[Image sets with object changes]

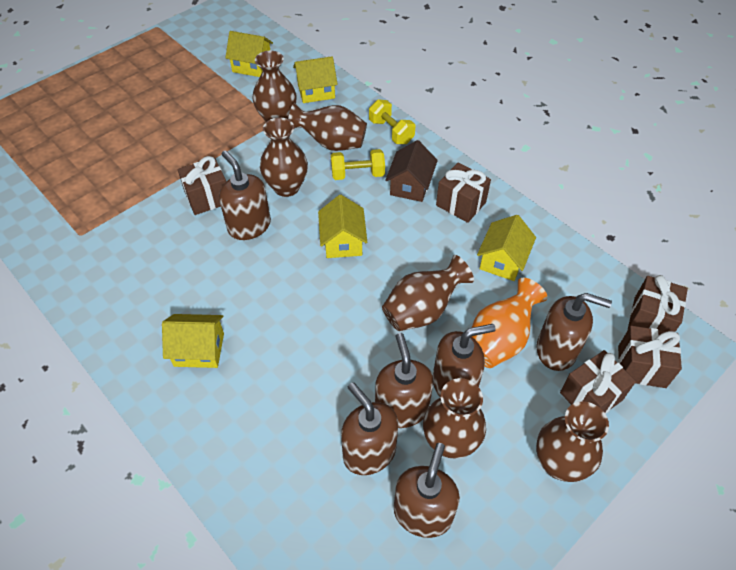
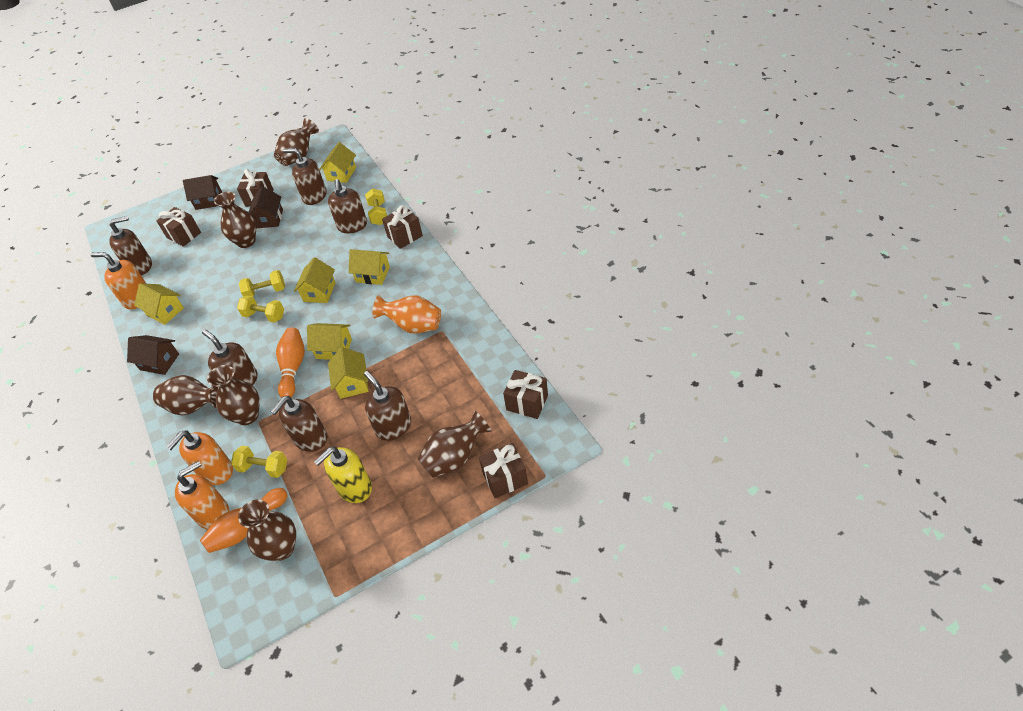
brown house: 1 -> 3
orange bowling pin: 0 -> 2
orange soap dispenser: 0 -> 3
yellow dumbbell: 2 -> 4
yellow house: 5 -> 6
yellow soap dispenser: 0 -> 1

[Your assignment]
Word for word, write out each of the records, but not the pictures.

[Result]
brown house: 1 -> 3
orange bowling pin: 0 -> 2
orange soap dispenser: 0 -> 3
yellow dumbbell: 2 -> 4
yellow house: 5 -> 6
yellow soap dispenser: 0 -> 1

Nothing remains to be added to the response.